What to work on :: With pictures removed, the data below should be returned exactly.

** Data to process follows **

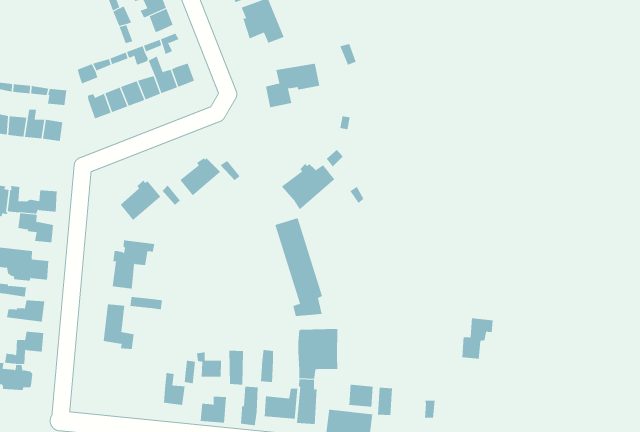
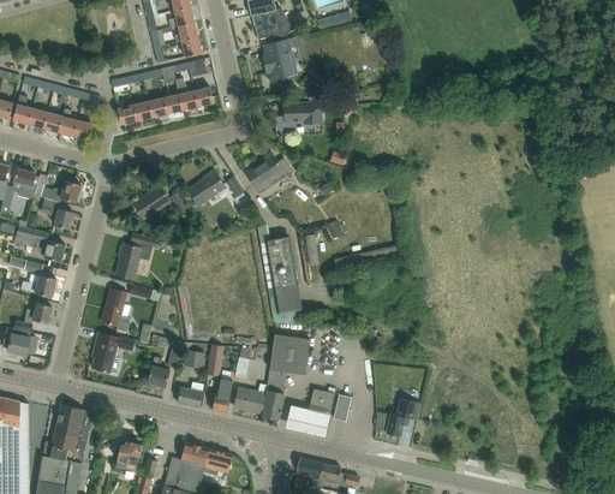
building: [281,163,335,210] -> [244,154,292,195]
building: [462,318,493,359] -> [384,399,417,436]
building: none -> [91,332,133,373]

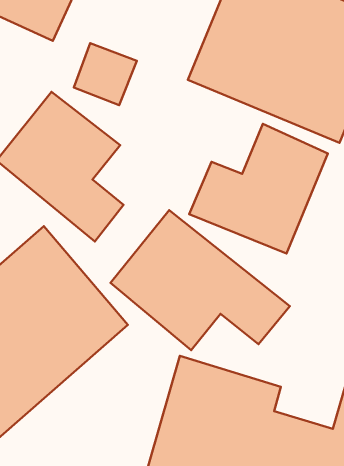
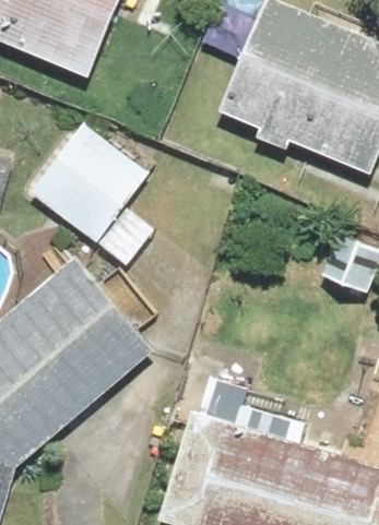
building: [189,124,328,253] -> none
building: [111,210,290,350] -> none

** End of Data to process **

Answer to the problem ::
building: [281,163,335,210] -> [244,154,292,195]
building: [462,318,493,359] -> [384,399,417,436]
building: none -> [91,332,133,373]

building: [189,124,328,253] -> none
building: [111,210,290,350] -> none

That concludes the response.